§ REQUIRED WORK
Exactly repeat all the records below, omitting the images they hold.

Top of DATA IN THIS EXERCISE

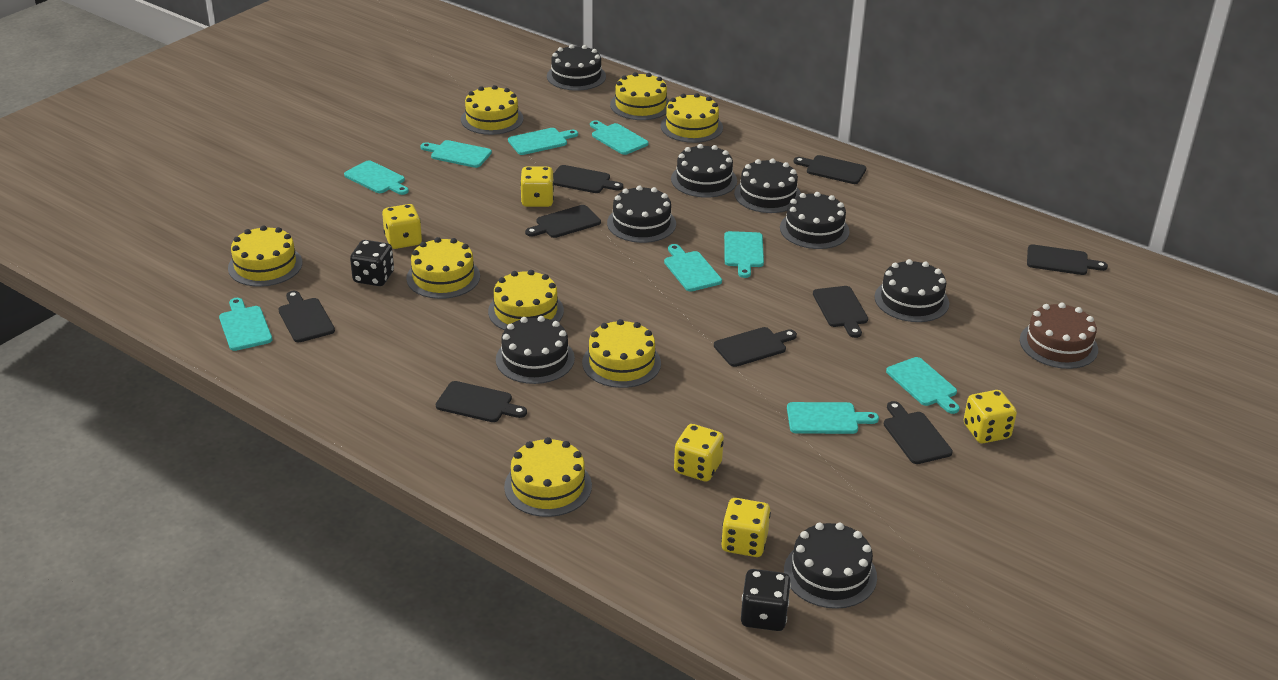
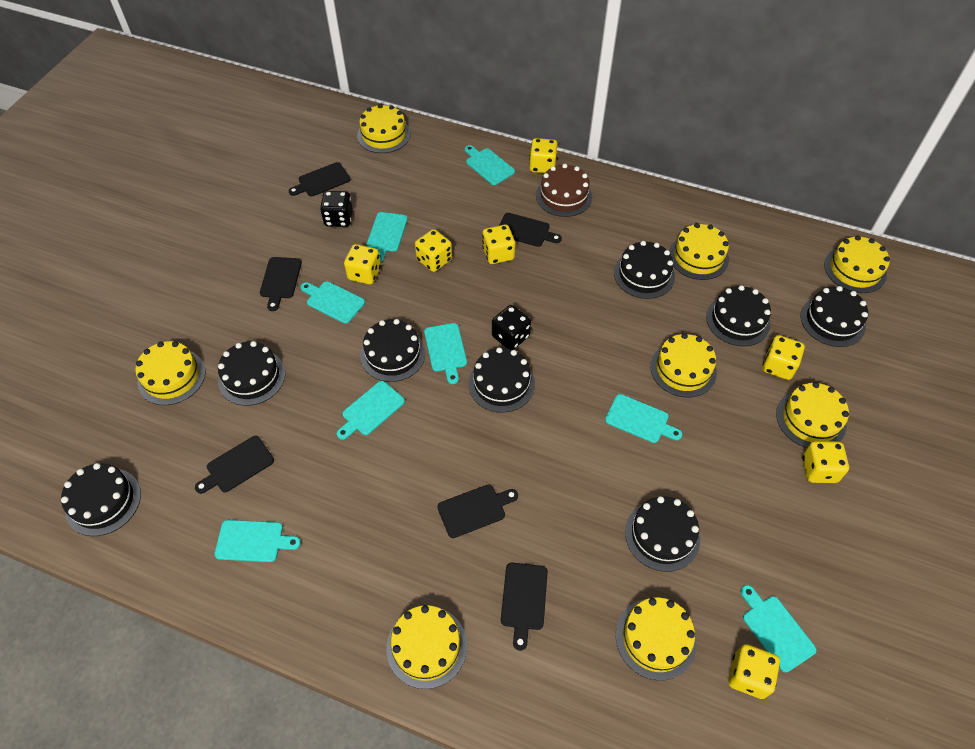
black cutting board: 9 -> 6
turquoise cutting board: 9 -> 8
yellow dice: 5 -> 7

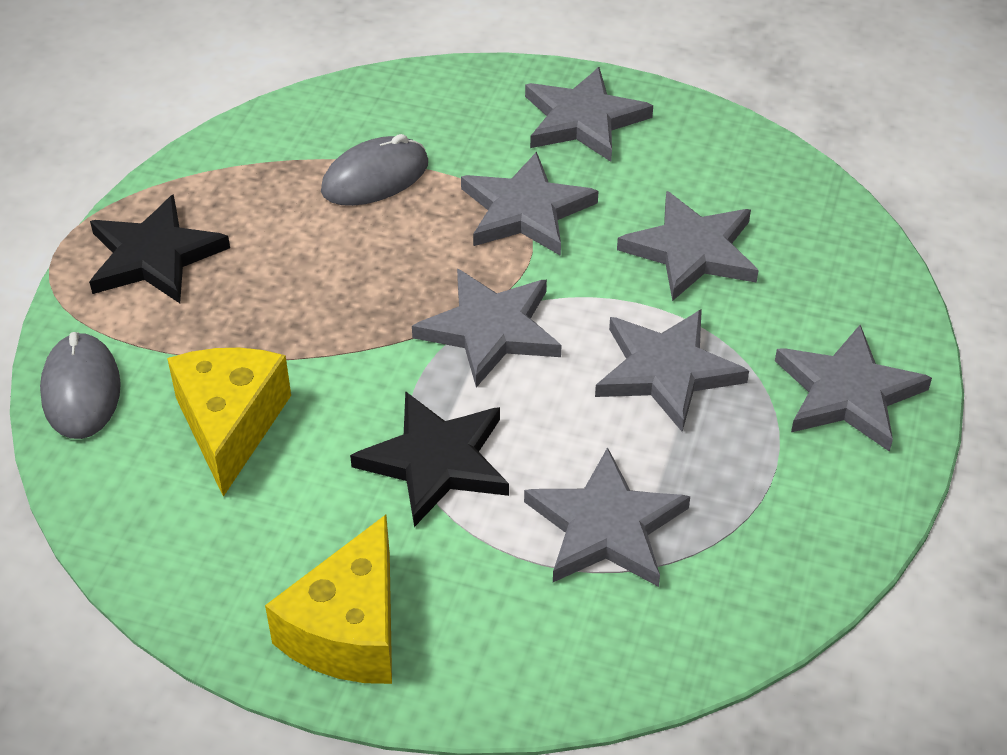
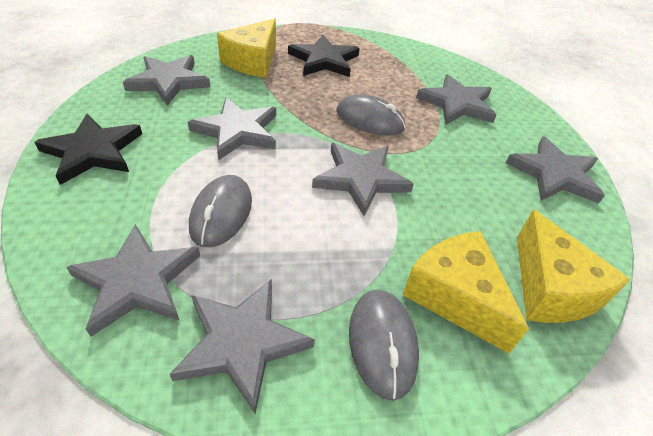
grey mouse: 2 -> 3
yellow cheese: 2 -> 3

Bottom of DATA IN THIS EXERCISE

§ THE COMPLETED TASK
black cutting board: 9 -> 6
turquoise cutting board: 9 -> 8
yellow dice: 5 -> 7

grey mouse: 2 -> 3
yellow cheese: 2 -> 3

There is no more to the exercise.